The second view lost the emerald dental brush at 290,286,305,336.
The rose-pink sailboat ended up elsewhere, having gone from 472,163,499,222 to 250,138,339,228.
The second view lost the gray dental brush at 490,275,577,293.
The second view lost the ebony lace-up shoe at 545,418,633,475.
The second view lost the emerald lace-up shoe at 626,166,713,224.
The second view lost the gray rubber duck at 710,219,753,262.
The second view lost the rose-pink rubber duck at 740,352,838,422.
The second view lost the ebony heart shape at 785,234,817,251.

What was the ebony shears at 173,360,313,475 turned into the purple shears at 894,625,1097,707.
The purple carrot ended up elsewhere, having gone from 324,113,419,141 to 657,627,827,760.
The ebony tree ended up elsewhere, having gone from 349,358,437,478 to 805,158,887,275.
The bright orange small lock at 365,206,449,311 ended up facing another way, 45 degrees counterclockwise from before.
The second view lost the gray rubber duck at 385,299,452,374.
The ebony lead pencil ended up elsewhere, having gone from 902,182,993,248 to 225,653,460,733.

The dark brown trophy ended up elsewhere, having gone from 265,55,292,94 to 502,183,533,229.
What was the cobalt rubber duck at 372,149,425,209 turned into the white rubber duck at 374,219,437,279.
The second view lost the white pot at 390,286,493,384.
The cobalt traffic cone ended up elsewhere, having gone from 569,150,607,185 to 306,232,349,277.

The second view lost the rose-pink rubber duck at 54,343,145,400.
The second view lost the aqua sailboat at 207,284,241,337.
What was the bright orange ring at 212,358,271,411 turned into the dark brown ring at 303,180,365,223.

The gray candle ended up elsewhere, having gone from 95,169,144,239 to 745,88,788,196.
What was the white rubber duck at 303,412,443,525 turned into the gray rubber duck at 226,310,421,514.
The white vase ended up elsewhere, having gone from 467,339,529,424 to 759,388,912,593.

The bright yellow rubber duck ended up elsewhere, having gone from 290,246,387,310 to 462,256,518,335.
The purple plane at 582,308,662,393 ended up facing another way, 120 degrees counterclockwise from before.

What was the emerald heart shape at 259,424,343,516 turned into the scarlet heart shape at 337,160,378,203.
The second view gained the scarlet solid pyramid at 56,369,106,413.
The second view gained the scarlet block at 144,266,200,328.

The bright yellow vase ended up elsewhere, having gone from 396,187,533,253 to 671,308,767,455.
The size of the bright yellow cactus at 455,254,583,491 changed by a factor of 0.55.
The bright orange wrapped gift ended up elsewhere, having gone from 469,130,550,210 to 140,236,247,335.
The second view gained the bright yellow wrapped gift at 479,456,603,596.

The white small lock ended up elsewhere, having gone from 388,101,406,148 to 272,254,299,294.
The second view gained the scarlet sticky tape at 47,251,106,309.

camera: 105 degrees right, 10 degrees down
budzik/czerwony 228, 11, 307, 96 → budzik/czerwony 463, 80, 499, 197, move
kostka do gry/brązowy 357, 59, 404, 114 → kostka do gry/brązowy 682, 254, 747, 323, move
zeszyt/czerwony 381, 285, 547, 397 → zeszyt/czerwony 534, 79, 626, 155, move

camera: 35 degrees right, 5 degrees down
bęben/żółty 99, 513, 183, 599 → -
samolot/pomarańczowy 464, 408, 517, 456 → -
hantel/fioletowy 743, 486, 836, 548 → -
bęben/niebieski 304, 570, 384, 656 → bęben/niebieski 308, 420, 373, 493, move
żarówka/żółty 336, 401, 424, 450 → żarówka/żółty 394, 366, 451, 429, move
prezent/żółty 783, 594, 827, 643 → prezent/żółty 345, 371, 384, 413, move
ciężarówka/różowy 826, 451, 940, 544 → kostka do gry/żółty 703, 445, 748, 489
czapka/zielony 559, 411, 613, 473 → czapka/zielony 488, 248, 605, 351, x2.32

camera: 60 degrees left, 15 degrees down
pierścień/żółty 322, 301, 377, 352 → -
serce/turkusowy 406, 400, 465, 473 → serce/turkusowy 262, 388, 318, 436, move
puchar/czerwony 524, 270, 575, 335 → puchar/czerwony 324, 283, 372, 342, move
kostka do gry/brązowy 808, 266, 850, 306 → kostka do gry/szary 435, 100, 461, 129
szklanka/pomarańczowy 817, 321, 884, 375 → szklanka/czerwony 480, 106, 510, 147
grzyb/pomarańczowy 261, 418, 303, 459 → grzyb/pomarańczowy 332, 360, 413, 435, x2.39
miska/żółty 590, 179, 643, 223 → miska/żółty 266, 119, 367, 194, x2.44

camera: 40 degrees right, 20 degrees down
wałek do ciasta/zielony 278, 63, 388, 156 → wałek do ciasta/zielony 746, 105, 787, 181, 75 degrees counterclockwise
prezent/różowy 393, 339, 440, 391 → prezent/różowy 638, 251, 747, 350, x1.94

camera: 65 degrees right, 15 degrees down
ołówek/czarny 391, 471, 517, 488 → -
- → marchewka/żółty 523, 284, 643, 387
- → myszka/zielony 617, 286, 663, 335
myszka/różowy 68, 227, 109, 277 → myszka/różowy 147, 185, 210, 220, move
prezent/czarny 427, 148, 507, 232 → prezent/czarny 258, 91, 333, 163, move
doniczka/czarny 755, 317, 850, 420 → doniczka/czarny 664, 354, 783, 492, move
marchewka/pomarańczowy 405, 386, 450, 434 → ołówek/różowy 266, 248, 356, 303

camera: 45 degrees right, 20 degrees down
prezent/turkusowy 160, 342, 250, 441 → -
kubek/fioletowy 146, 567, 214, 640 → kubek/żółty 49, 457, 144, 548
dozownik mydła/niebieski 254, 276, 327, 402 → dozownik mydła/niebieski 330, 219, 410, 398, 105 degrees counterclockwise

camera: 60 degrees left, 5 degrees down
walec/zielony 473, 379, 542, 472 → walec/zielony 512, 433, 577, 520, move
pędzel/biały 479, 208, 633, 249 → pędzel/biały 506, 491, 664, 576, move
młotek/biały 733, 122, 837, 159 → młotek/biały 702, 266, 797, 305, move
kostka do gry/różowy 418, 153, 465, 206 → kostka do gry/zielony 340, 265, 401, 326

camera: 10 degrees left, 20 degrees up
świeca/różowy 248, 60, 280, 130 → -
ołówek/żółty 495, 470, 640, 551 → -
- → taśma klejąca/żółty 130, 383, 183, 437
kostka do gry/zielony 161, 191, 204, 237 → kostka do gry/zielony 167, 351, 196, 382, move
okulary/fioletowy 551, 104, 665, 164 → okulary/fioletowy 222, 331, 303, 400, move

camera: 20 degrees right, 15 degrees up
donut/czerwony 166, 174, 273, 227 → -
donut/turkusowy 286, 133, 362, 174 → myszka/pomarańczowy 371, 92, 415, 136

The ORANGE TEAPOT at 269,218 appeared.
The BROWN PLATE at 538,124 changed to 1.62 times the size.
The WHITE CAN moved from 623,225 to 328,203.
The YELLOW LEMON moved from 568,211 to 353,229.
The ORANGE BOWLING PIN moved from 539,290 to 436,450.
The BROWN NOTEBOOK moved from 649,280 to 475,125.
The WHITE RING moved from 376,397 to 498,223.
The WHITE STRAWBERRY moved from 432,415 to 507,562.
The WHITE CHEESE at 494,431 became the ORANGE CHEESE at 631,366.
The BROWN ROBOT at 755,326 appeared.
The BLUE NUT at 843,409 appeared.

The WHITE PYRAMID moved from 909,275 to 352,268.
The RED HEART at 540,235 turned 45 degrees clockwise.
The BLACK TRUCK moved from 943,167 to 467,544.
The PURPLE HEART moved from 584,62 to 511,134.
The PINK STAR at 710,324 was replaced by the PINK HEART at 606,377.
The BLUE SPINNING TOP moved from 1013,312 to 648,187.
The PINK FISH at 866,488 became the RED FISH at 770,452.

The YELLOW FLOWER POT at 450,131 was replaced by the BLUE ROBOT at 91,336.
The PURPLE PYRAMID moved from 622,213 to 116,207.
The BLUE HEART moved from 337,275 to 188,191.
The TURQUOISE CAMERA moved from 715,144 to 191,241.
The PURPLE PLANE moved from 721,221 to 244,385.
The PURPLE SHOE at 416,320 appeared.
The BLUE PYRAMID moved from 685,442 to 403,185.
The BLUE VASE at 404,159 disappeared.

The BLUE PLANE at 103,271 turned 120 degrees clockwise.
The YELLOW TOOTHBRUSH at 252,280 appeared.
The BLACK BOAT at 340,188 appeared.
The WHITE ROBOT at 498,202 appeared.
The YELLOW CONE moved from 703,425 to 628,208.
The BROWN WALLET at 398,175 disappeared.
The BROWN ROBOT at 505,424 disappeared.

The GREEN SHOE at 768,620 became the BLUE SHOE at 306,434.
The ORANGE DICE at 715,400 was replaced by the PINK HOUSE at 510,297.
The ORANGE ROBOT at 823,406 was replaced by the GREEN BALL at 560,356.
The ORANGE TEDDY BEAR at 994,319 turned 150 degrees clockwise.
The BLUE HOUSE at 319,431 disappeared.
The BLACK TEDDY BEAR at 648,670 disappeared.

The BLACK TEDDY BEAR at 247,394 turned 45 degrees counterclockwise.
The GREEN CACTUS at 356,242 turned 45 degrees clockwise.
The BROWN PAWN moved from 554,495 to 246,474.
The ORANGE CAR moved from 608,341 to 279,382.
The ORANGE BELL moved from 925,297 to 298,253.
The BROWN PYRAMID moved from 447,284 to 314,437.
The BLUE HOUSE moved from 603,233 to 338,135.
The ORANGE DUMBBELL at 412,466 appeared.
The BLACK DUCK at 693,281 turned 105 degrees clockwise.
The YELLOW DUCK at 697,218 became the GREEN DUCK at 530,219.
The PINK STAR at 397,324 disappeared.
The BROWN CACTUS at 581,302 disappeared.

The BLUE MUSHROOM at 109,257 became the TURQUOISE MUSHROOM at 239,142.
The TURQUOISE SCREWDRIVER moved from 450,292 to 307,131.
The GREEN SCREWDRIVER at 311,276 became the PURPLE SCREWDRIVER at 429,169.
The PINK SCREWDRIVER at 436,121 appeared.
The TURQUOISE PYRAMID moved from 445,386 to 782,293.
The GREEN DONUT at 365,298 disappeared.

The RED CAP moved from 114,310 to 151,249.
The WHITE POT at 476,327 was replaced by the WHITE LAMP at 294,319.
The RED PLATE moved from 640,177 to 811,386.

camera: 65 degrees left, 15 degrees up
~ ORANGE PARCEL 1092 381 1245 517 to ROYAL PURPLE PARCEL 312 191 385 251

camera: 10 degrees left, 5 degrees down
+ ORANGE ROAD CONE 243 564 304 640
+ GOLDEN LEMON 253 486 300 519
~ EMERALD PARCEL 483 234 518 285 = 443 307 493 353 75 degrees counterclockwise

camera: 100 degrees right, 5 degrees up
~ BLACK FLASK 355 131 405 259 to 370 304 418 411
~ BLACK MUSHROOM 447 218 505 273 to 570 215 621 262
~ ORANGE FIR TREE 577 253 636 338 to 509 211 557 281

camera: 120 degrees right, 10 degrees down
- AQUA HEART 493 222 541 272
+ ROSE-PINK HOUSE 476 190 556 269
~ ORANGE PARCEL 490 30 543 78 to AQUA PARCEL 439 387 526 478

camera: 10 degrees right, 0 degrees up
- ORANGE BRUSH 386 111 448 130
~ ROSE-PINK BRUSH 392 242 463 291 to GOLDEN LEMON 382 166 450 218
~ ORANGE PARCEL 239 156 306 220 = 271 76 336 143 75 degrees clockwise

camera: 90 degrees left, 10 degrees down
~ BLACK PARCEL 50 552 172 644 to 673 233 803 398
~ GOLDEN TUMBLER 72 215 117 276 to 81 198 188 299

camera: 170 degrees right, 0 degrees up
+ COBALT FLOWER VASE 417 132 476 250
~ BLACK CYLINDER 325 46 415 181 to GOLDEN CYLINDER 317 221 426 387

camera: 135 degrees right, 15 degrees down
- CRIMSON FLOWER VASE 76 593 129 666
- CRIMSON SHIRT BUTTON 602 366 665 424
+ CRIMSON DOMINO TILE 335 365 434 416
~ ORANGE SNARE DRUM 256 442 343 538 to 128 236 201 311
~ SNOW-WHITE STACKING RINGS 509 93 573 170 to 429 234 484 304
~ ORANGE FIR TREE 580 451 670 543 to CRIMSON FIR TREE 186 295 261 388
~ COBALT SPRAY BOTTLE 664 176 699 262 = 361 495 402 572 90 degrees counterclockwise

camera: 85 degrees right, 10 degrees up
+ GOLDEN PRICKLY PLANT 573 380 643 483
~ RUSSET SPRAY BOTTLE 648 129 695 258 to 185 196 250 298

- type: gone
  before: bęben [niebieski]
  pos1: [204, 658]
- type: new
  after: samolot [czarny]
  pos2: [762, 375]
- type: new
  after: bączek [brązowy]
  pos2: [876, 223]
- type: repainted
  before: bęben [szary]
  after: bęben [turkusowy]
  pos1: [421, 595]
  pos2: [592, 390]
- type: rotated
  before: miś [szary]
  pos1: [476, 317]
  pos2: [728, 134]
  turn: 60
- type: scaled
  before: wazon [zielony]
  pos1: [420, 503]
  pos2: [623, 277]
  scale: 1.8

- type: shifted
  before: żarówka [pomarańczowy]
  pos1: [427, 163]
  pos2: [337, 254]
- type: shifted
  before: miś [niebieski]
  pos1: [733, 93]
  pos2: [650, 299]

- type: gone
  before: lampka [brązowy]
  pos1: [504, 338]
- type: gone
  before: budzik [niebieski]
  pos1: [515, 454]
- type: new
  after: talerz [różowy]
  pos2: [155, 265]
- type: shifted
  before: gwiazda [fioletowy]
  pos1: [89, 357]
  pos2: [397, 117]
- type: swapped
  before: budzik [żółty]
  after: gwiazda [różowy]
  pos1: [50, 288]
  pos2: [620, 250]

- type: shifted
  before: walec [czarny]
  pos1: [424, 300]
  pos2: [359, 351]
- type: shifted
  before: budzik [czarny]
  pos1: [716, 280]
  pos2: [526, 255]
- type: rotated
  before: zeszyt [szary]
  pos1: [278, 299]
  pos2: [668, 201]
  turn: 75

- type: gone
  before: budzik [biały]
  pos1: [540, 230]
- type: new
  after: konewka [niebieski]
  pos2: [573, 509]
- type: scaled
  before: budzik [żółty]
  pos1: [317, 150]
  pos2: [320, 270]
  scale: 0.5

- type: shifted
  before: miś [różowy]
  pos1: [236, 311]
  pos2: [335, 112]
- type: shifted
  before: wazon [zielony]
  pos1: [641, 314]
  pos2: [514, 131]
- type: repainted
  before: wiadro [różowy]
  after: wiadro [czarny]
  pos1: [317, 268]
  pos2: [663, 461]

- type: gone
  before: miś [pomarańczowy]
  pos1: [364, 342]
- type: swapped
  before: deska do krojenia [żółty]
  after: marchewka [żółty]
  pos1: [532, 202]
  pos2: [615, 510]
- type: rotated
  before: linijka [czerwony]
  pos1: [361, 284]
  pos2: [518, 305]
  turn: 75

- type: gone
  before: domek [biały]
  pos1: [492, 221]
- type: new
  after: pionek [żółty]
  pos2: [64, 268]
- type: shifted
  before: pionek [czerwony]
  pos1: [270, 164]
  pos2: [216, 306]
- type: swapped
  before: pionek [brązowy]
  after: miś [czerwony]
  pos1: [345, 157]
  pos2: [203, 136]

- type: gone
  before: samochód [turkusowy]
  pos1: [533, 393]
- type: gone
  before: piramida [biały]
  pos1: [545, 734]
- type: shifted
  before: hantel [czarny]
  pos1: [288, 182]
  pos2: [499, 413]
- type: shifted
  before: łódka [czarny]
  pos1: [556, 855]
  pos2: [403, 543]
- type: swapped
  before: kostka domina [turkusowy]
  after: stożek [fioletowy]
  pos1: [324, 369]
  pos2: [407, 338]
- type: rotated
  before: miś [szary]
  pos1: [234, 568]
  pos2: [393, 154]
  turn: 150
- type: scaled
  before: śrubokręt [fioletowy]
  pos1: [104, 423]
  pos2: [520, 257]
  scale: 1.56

#### WORK REQUIRED:
The answer should hold only the lines from the start of the records above through the line containing "duck at 740,352,838,422.", each set down exactly.

#### REPLY TO THE EXERCISE:
The second view lost the emerald dental brush at 290,286,305,336.
The rose-pink sailboat ended up elsewhere, having gone from 472,163,499,222 to 250,138,339,228.
The second view lost the gray dental brush at 490,275,577,293.
The second view lost the ebony lace-up shoe at 545,418,633,475.
The second view lost the emerald lace-up shoe at 626,166,713,224.
The second view lost the gray rubber duck at 710,219,753,262.
The second view lost the rose-pink rubber duck at 740,352,838,422.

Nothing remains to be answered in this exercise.